## [Your objective]
Restrict the output to the lines below starting at the one that contains "R12: 3.6 (+3V3, W14) -> 3.6 (GND, W14)" and ending at the one that contains "R2: 1.2k (ALARM, LED) -> 750 (ALARM, LED)", and restate them word for word, both ends included.

## [Entries shown]
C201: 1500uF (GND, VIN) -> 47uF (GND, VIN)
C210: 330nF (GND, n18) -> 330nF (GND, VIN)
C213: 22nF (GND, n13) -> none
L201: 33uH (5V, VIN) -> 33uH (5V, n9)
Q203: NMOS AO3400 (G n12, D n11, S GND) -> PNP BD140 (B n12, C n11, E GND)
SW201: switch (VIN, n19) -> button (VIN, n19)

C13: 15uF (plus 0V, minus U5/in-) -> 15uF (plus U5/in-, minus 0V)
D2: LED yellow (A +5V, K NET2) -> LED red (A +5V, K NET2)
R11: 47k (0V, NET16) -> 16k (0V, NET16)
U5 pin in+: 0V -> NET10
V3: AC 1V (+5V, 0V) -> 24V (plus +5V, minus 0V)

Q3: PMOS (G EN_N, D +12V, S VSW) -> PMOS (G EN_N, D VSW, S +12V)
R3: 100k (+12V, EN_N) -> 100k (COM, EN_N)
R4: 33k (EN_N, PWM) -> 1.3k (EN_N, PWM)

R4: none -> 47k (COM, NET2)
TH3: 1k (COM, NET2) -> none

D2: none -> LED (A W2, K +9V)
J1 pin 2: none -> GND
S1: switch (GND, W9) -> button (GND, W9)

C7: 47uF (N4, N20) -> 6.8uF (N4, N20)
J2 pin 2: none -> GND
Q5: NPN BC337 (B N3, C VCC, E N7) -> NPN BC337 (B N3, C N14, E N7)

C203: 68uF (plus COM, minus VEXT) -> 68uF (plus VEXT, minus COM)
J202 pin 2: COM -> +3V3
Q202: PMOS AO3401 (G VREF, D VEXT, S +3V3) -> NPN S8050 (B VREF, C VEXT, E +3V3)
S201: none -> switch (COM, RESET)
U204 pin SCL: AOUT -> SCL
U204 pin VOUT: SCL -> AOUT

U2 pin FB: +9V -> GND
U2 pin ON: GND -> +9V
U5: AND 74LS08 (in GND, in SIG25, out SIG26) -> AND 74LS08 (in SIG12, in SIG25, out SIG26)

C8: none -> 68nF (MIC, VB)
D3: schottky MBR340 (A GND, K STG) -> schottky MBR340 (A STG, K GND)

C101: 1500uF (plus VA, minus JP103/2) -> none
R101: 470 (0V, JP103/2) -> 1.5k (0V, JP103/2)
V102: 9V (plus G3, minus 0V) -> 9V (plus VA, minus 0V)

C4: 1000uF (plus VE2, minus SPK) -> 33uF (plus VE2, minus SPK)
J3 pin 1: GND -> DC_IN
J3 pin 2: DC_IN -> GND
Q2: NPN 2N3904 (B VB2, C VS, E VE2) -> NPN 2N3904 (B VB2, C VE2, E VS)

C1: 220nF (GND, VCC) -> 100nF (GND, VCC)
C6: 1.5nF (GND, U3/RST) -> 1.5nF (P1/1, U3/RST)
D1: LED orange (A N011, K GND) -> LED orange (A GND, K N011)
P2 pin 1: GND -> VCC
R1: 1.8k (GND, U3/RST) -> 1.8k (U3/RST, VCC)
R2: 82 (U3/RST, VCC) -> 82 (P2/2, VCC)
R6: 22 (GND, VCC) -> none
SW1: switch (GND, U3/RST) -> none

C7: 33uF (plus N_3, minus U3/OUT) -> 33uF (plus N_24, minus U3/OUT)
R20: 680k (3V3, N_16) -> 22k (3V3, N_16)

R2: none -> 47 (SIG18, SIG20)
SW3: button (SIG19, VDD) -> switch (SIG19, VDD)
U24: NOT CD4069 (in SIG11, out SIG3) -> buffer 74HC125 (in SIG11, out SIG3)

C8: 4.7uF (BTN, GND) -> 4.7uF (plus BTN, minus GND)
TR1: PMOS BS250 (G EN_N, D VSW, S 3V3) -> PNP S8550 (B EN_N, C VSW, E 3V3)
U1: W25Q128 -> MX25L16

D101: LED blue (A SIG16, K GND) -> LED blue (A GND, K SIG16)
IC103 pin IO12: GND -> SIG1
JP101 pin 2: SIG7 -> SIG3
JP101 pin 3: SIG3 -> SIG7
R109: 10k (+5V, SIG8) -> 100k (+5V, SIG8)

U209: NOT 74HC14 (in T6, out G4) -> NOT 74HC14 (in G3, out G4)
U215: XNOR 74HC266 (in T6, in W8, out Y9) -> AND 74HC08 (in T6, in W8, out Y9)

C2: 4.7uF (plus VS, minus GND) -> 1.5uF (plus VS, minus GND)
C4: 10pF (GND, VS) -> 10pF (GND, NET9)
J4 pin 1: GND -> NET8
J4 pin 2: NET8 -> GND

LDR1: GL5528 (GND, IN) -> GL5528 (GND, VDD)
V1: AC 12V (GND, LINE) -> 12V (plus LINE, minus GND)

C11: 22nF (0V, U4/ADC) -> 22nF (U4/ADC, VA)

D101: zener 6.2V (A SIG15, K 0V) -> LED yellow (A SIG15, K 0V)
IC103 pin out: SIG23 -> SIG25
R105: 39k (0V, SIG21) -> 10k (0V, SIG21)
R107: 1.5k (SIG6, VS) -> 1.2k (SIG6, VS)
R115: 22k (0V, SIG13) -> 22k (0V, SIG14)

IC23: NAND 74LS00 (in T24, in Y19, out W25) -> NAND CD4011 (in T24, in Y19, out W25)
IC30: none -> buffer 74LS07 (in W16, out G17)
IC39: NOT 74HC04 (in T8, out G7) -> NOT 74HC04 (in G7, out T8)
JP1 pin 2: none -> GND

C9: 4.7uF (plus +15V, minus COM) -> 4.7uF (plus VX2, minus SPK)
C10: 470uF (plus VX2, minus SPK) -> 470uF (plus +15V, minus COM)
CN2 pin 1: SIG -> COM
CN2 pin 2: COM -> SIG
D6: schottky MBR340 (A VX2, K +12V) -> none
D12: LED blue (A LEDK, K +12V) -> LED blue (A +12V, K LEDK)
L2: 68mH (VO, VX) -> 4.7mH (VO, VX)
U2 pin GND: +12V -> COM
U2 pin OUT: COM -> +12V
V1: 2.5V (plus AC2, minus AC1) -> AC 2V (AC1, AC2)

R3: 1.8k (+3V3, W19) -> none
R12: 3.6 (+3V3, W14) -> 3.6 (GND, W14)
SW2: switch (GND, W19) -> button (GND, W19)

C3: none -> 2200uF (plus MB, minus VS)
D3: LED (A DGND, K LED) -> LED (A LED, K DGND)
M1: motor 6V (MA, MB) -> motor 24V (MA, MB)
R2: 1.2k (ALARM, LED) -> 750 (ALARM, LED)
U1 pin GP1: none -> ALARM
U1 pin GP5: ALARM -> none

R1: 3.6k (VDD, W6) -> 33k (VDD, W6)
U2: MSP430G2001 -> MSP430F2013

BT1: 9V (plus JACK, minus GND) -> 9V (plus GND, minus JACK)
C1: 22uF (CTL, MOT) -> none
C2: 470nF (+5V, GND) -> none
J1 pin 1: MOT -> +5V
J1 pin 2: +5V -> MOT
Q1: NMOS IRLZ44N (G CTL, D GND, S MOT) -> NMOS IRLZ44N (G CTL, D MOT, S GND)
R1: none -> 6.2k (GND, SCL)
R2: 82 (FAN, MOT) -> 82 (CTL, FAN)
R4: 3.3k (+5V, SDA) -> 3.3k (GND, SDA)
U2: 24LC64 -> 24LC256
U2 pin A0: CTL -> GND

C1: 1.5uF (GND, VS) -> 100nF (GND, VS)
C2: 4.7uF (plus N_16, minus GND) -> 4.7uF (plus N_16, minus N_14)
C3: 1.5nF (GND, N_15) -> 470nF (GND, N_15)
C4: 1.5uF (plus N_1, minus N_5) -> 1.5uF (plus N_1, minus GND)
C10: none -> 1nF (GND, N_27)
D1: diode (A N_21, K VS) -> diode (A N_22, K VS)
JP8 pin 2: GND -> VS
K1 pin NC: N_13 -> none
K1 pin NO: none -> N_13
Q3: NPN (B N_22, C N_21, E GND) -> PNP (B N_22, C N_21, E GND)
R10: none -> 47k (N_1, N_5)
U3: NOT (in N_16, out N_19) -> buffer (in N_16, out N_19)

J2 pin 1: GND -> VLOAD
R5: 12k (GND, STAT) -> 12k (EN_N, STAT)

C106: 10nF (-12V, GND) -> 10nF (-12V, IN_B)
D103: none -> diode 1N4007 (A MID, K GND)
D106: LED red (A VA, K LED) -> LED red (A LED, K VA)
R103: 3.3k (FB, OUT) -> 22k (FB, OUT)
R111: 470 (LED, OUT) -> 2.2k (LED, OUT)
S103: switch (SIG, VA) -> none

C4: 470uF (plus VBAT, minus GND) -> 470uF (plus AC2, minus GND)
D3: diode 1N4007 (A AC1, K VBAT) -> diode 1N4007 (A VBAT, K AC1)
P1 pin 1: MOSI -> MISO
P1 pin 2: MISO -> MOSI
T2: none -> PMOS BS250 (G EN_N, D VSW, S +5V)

## [Finished exercise]
R12: 3.6 (+3V3, W14) -> 3.6 (GND, W14)
SW2: switch (GND, W19) -> button (GND, W19)

C3: none -> 2200uF (plus MB, minus VS)
D3: LED (A DGND, K LED) -> LED (A LED, K DGND)
M1: motor 6V (MA, MB) -> motor 24V (MA, MB)
R2: 1.2k (ALARM, LED) -> 750 (ALARM, LED)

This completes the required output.